Edit tracking data
┄┄┄┄┄┄┄┄┄┄
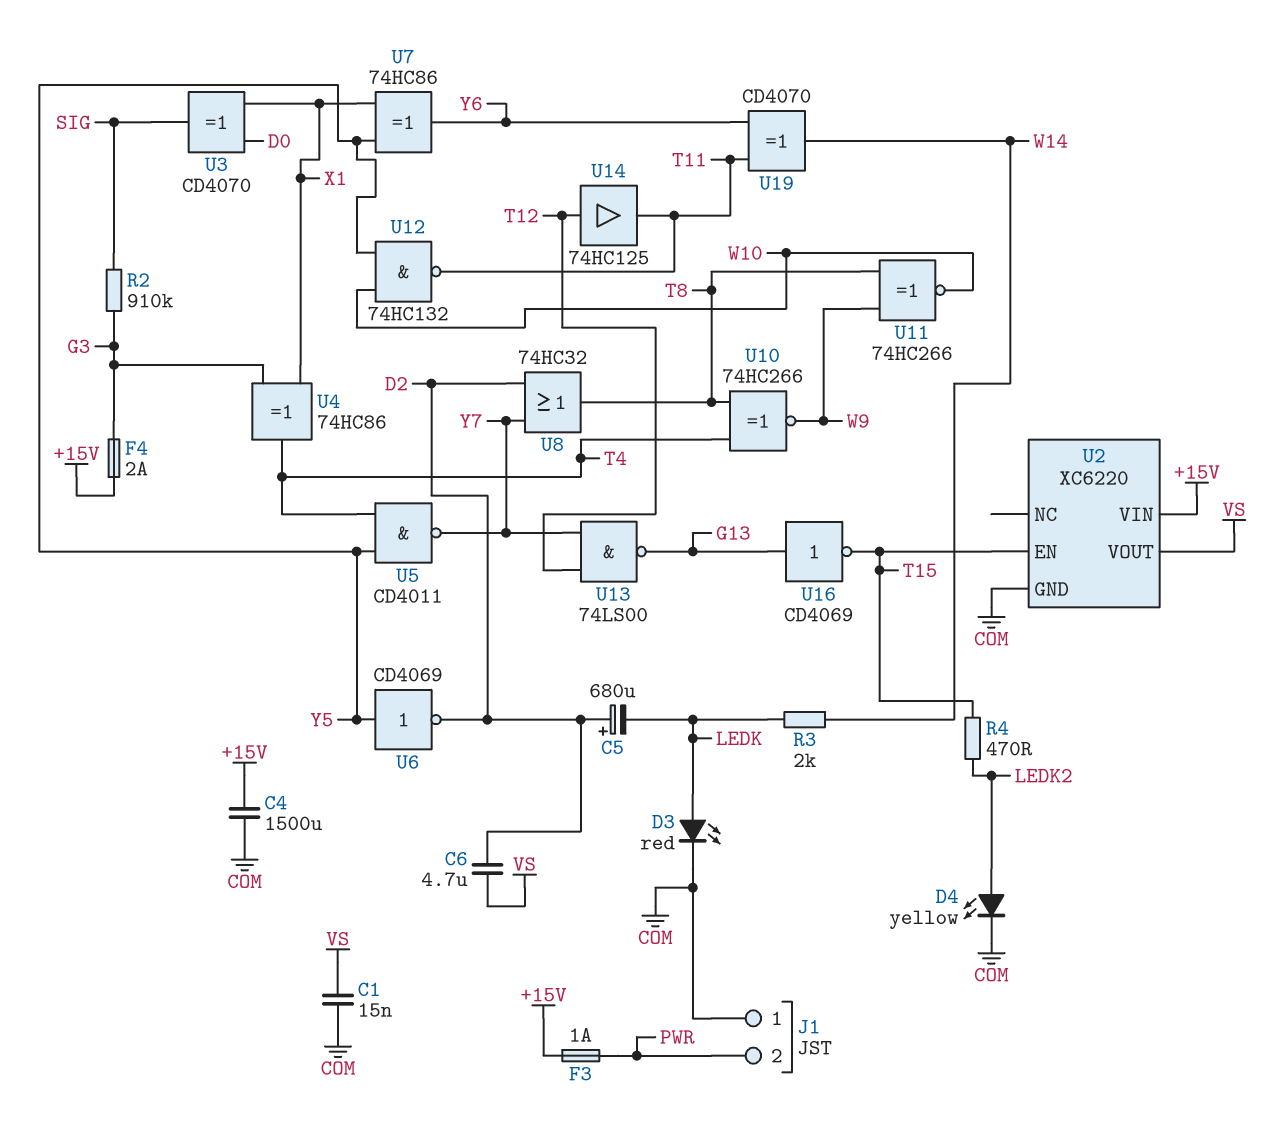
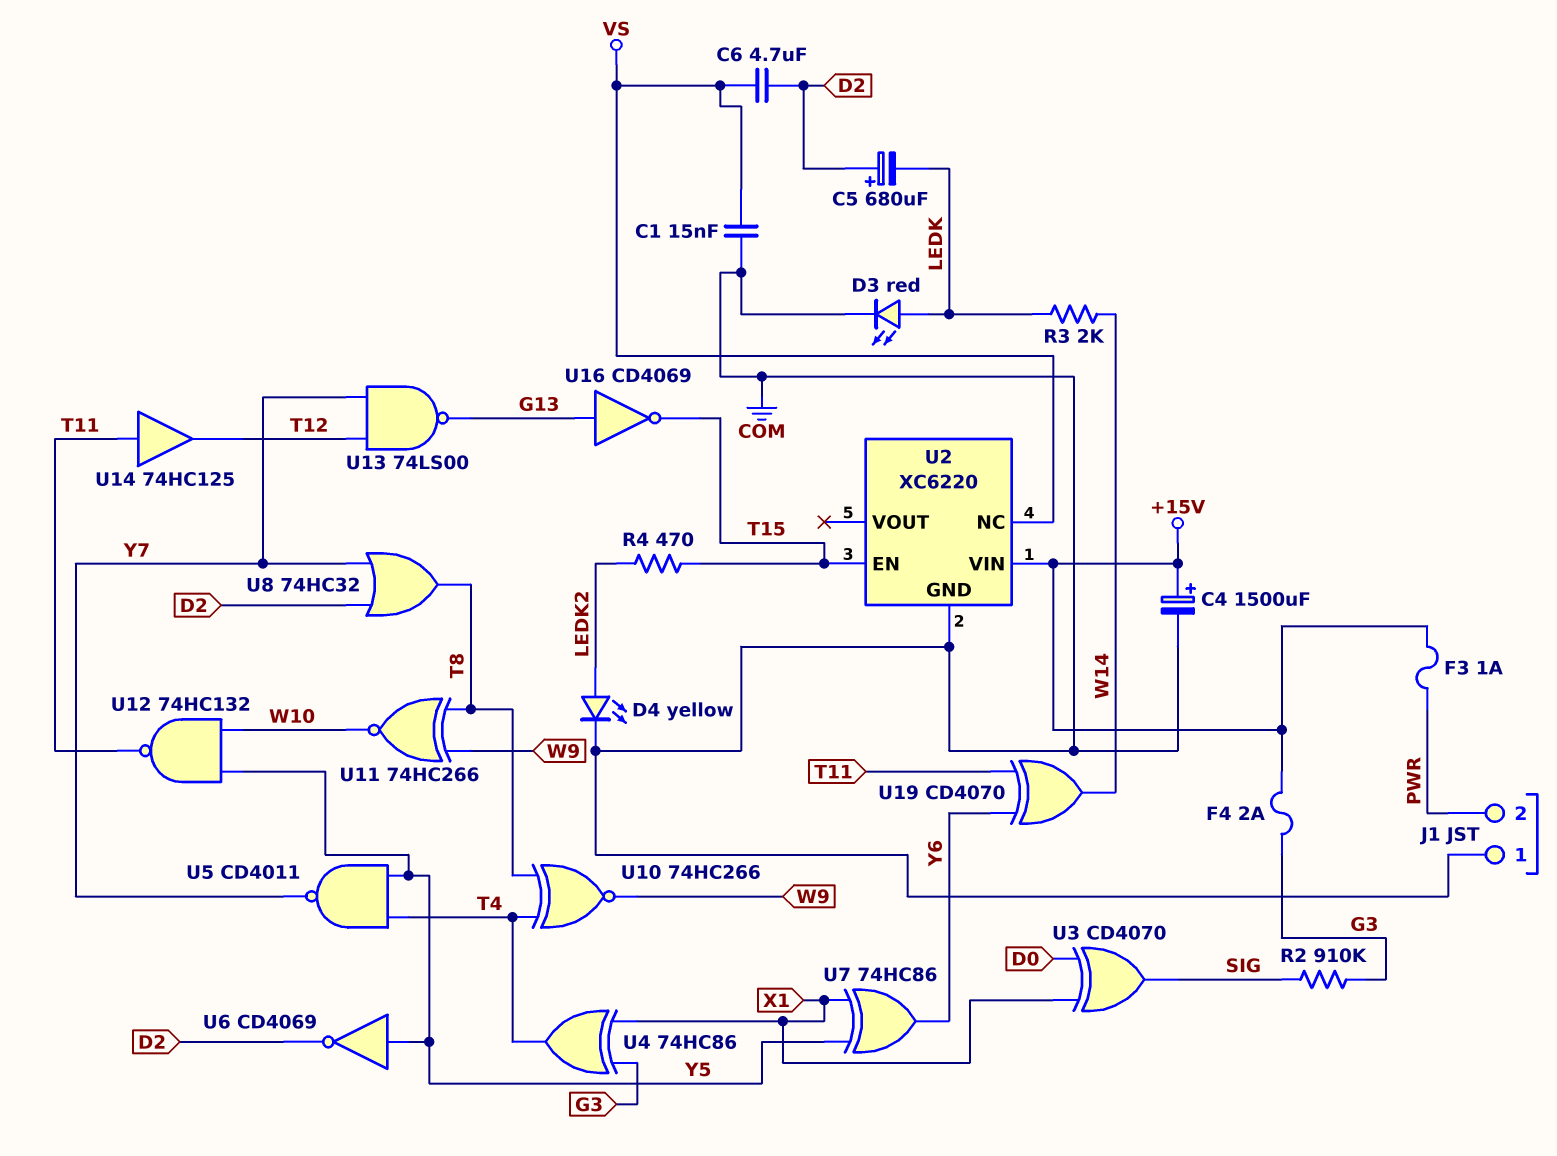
C4: 1500uF (+15V, COM) -> 1500uF (plus +15V, minus COM)
U2 pin NC: none -> VS
U2 pin VOUT: VS -> none
U14: buffer 74HC125 (in T12, out T11) -> buffer 74HC125 (in T11, out T12)

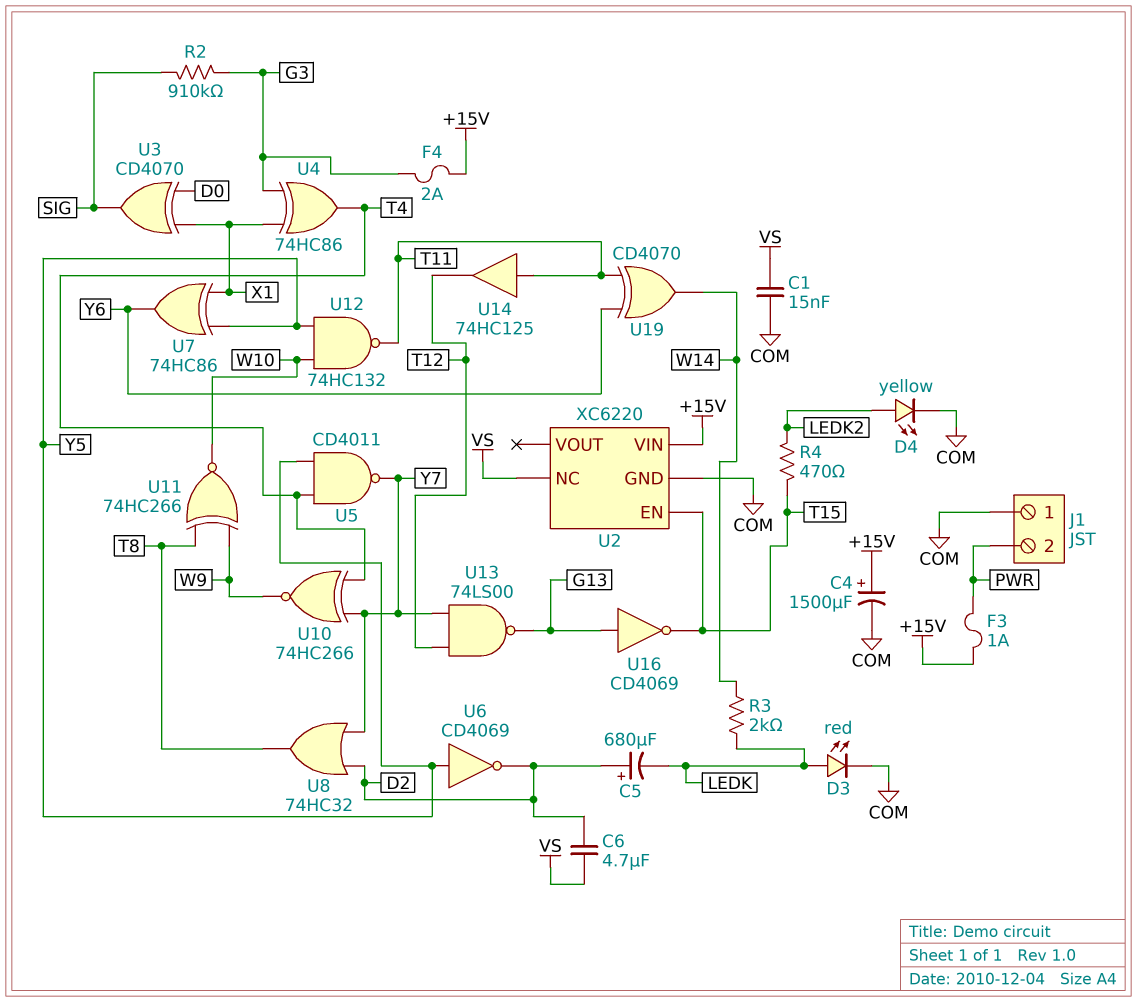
U10: XNOR 74HC266 (in T4, in T8, out W9) -> XNOR 74HC266 (in T4, in Y7, out W9)

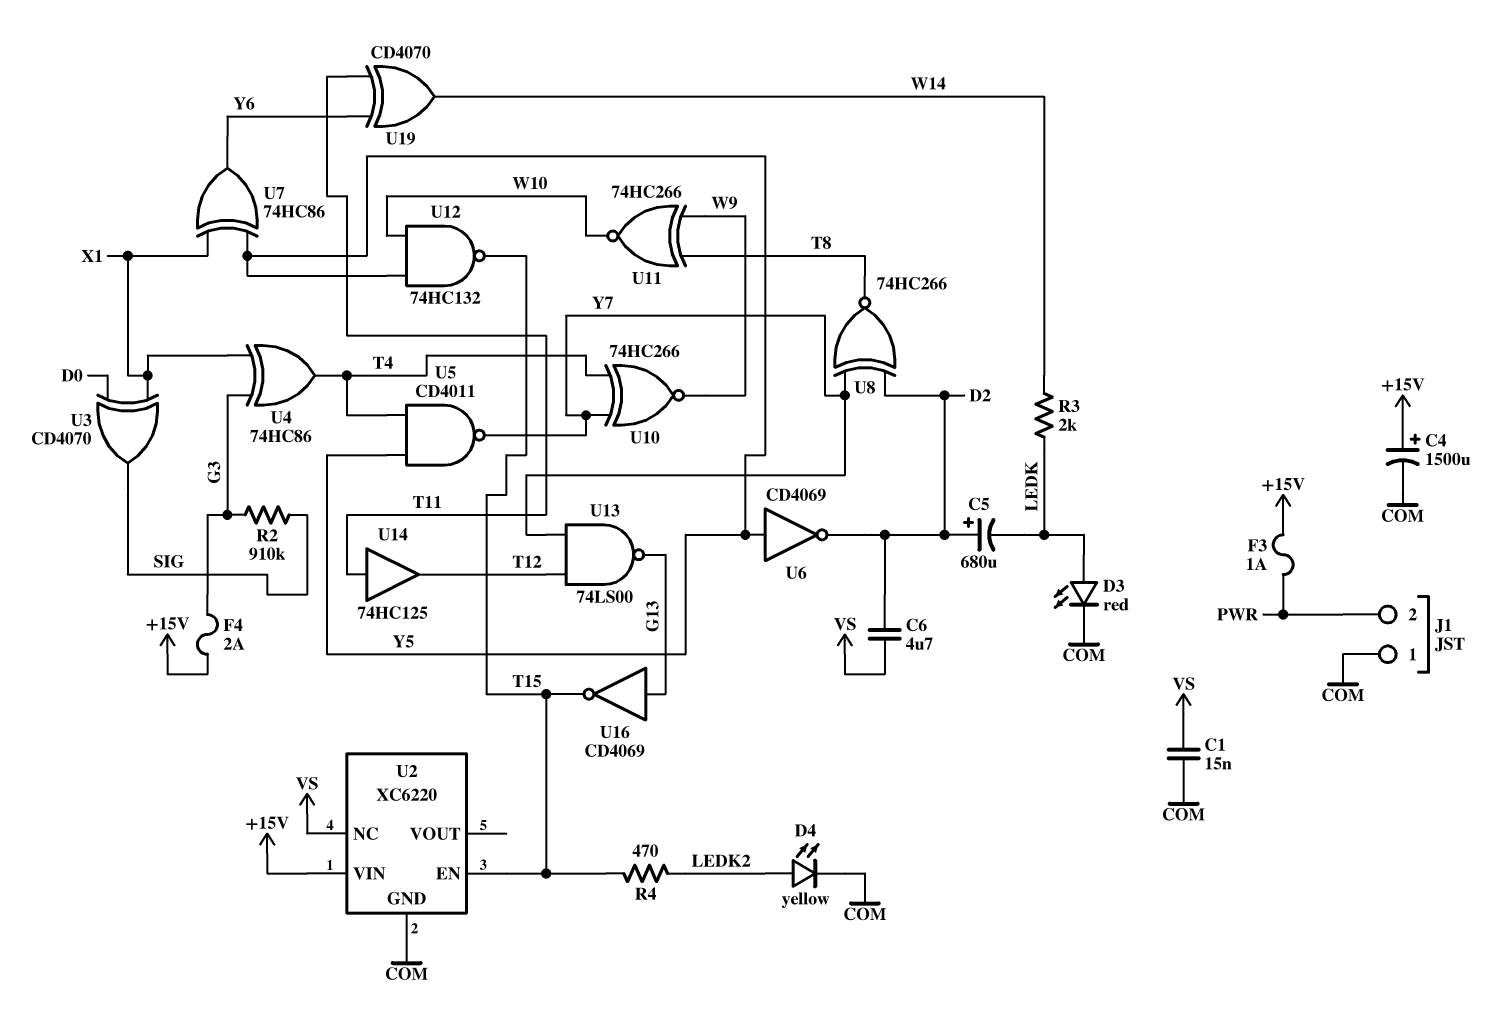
U8: OR 74HC32 (in D2, in Y7, out T8) -> XNOR 74HC266 (in D2, in Y7, out T8)
U12: NAND 74HC132 (in W10, in Y5, out T11) -> NAND 74HC132 (in W10, in Y5, out T15)

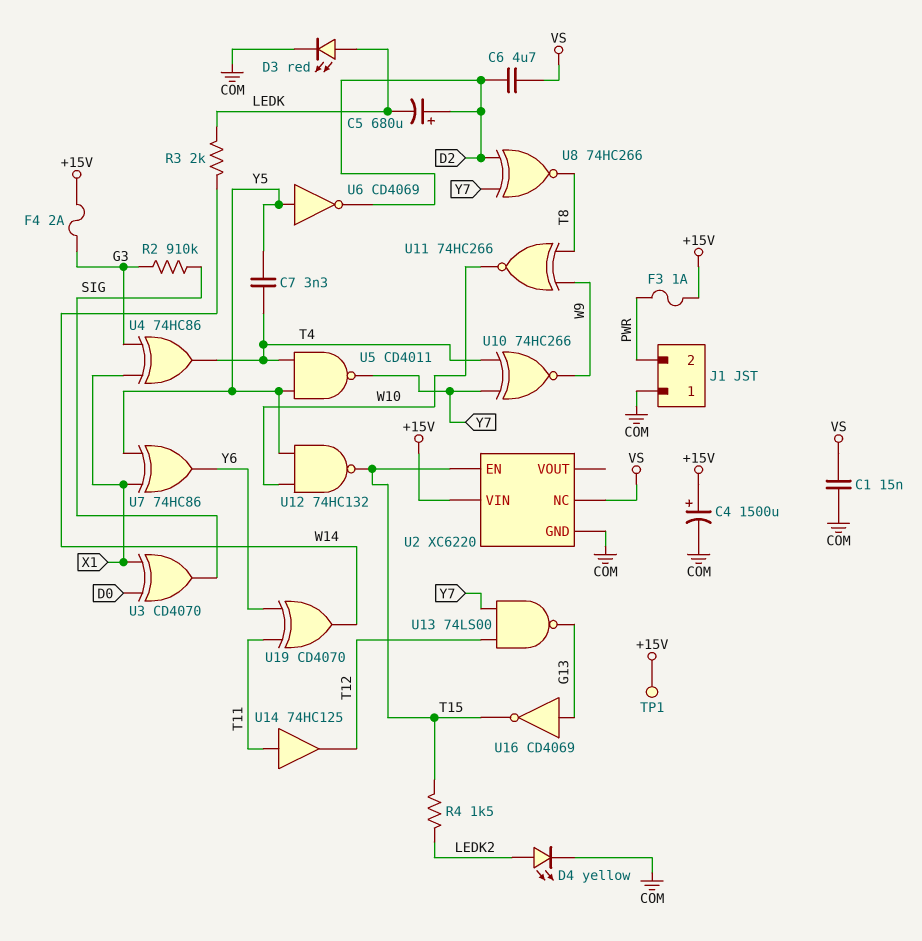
C7: none -> 3.3nF (T4, Y5)
R4: 470 (LEDK2, T15) -> 1.5k (LEDK2, T15)
TP1: none -> test point (+15V)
┄┄┄┄┄┄┄┄┄┄
### WHAT THE EXERCISE ASKS
Reproduce the records exactly, images excluded.

### RESULT
C4: 1500uF (+15V, COM) -> 1500uF (plus +15V, minus COM)
U2 pin NC: none -> VS
U2 pin VOUT: VS -> none
U14: buffer 74HC125 (in T12, out T11) -> buffer 74HC125 (in T11, out T12)

U10: XNOR 74HC266 (in T4, in T8, out W9) -> XNOR 74HC266 (in T4, in Y7, out W9)

U8: OR 74HC32 (in D2, in Y7, out T8) -> XNOR 74HC266 (in D2, in Y7, out T8)
U12: NAND 74HC132 (in W10, in Y5, out T11) -> NAND 74HC132 (in W10, in Y5, out T15)

C7: none -> 3.3nF (T4, Y5)
R4: 470 (LEDK2, T15) -> 1.5k (LEDK2, T15)
TP1: none -> test point (+15V)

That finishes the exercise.